PROVIDED DATA »
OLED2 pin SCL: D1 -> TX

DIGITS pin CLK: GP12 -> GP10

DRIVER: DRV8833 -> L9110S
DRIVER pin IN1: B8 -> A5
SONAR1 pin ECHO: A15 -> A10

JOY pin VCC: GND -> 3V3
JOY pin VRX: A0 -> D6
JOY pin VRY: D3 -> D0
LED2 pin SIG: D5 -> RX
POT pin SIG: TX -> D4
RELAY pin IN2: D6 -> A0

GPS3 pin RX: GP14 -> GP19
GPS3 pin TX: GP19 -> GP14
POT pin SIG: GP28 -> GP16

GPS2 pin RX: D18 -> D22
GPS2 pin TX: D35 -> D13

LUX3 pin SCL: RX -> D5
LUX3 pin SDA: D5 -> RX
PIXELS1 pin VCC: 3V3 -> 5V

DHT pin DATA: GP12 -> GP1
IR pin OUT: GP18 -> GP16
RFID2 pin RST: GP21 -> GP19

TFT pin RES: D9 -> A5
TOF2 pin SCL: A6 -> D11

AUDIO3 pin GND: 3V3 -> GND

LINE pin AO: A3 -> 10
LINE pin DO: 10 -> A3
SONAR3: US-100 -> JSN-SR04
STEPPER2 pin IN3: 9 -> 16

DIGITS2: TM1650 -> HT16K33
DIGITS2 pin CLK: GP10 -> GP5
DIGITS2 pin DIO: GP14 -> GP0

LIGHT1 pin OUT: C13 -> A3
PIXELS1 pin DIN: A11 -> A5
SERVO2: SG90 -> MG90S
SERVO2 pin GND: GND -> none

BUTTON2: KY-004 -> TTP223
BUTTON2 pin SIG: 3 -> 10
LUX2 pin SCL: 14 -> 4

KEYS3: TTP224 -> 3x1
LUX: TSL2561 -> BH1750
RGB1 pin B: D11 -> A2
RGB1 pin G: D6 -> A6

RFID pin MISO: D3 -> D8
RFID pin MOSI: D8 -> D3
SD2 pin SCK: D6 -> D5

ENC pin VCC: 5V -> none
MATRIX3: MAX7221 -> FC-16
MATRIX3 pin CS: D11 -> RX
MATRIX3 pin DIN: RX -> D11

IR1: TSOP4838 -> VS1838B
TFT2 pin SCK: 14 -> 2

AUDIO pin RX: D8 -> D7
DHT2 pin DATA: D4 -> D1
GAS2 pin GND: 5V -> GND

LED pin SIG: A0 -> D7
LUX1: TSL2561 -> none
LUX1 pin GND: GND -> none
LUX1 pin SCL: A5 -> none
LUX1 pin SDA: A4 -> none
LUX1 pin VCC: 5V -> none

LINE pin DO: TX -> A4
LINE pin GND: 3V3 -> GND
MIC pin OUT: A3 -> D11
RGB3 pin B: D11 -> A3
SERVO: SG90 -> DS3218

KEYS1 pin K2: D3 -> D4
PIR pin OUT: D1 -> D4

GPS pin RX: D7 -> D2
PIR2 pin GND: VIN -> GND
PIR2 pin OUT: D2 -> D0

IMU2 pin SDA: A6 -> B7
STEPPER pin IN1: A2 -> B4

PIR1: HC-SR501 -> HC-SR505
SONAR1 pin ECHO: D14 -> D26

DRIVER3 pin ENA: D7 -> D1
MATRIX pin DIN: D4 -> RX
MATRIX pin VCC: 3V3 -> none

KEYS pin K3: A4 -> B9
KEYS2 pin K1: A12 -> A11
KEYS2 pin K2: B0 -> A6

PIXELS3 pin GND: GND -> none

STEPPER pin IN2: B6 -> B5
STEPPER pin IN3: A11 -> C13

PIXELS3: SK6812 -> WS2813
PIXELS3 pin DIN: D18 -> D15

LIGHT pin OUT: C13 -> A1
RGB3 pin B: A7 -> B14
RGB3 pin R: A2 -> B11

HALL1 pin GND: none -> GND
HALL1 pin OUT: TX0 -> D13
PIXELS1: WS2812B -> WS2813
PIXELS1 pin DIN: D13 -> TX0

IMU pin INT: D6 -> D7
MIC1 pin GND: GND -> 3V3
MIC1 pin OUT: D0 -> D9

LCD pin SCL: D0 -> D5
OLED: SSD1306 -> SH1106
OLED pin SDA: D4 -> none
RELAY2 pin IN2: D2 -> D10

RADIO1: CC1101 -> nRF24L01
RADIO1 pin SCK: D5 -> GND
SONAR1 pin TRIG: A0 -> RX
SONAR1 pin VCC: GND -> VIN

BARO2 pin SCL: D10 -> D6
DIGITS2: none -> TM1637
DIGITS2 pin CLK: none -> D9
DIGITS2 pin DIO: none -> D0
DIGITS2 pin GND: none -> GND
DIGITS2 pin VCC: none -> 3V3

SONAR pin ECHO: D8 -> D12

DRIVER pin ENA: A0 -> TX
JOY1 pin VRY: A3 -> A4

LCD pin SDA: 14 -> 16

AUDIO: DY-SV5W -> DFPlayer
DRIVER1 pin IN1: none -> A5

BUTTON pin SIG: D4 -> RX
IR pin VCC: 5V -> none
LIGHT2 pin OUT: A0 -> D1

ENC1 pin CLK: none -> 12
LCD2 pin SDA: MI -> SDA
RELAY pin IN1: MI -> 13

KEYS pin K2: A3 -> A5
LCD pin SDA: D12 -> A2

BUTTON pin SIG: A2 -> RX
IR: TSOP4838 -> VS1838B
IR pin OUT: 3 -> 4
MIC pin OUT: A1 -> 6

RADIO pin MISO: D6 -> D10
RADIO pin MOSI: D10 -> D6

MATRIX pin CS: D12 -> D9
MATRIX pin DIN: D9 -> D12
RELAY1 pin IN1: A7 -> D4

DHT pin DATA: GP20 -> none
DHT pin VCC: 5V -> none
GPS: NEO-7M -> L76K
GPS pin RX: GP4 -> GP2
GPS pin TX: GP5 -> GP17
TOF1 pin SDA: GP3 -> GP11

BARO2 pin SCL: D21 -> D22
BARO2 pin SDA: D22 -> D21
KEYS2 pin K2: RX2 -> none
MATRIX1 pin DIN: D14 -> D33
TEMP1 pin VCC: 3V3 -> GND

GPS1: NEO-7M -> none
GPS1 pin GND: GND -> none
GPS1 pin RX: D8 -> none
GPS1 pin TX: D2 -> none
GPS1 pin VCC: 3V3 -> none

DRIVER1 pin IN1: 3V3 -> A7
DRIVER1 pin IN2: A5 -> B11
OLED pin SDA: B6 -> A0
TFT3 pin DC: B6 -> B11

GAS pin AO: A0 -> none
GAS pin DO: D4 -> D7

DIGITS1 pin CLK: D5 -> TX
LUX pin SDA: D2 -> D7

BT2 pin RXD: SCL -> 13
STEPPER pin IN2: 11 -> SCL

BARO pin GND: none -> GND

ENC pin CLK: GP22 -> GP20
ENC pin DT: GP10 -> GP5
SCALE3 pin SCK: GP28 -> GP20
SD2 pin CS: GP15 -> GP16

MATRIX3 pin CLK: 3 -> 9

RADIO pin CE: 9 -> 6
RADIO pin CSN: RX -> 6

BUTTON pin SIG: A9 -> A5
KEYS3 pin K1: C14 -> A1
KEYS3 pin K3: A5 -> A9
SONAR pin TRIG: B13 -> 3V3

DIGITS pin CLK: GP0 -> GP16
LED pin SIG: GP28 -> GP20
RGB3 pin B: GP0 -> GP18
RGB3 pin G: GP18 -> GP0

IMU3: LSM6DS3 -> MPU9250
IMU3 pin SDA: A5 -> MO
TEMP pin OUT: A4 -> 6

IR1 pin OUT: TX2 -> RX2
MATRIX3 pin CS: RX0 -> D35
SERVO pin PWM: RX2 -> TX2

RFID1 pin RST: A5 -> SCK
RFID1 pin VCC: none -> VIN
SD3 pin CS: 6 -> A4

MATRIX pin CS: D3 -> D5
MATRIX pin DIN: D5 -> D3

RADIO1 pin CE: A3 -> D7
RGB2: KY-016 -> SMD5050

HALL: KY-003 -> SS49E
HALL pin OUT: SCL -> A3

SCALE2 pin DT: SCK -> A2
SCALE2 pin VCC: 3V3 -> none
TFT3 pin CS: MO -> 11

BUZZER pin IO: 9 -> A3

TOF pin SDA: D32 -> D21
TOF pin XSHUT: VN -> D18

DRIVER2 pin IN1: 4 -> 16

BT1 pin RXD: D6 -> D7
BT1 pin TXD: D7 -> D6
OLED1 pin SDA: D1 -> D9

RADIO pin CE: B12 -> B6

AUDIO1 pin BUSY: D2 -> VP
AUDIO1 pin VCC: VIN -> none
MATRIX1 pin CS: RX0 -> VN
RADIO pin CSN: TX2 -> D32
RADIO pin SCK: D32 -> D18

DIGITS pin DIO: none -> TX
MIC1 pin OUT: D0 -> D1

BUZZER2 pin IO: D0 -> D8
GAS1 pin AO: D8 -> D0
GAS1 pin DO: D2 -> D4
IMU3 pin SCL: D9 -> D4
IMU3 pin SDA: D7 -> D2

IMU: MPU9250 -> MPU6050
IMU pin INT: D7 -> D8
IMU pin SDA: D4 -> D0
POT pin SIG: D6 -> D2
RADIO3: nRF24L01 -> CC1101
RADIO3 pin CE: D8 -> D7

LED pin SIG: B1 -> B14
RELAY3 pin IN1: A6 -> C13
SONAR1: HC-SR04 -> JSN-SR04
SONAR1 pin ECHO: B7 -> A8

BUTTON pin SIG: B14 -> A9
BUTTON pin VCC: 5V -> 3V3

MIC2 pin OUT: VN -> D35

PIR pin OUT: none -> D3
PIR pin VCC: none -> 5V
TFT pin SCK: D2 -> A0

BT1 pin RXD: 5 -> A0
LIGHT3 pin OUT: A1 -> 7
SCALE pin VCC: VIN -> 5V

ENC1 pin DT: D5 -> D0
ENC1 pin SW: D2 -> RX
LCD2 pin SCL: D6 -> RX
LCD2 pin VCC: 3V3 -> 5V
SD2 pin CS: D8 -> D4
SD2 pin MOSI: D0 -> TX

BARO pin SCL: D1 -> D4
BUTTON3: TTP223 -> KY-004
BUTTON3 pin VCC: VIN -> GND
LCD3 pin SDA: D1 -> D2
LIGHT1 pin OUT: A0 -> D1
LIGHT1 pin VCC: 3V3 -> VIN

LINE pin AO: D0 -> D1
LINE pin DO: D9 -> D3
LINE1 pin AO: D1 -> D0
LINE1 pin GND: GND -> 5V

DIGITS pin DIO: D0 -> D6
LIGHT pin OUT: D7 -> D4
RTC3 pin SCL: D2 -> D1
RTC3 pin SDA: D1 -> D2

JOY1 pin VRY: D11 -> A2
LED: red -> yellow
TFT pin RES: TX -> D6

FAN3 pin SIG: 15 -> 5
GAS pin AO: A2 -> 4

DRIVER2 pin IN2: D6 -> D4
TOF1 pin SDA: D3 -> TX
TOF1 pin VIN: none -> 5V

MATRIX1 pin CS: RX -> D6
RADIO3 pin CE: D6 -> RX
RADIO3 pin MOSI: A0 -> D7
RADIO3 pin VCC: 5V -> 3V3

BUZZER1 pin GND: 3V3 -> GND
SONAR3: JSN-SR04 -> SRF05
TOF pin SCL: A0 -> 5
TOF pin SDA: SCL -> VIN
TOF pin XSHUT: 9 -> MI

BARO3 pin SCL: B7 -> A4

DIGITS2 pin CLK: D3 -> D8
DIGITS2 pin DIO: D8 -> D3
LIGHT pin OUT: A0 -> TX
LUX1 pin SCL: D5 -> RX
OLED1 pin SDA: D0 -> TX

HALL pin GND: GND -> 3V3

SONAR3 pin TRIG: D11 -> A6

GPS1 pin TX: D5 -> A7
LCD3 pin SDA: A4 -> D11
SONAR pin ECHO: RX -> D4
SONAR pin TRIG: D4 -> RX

ABOUT THIS EXERCISE » Please copy, exactly as written, every line in the listing above from the line with "RADIO pin CE: 9 -> 6" up to and including the line with "TEMP pin OUT: A4 -> 6".

OUTPUT FOR THIS TASK »
RADIO pin CE: 9 -> 6
RADIO pin CSN: RX -> 6

BUTTON pin SIG: A9 -> A5
KEYS3 pin K1: C14 -> A1
KEYS3 pin K3: A5 -> A9
SONAR pin TRIG: B13 -> 3V3

DIGITS pin CLK: GP0 -> GP16
LED pin SIG: GP28 -> GP20
RGB3 pin B: GP0 -> GP18
RGB3 pin G: GP18 -> GP0

IMU3: LSM6DS3 -> MPU9250
IMU3 pin SDA: A5 -> MO
TEMP pin OUT: A4 -> 6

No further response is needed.